What is needed is an exact copy of the data that follows.

Data shown »
----------

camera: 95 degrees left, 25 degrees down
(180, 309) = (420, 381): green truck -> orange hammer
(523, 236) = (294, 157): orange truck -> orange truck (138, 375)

----------

Answer to this task »
camera: 95 degrees left, 25 degrees down
(180, 309) = (420, 381): green truck -> orange hammer
(523, 236) = (294, 157): orange truck -> orange truck (138, 375)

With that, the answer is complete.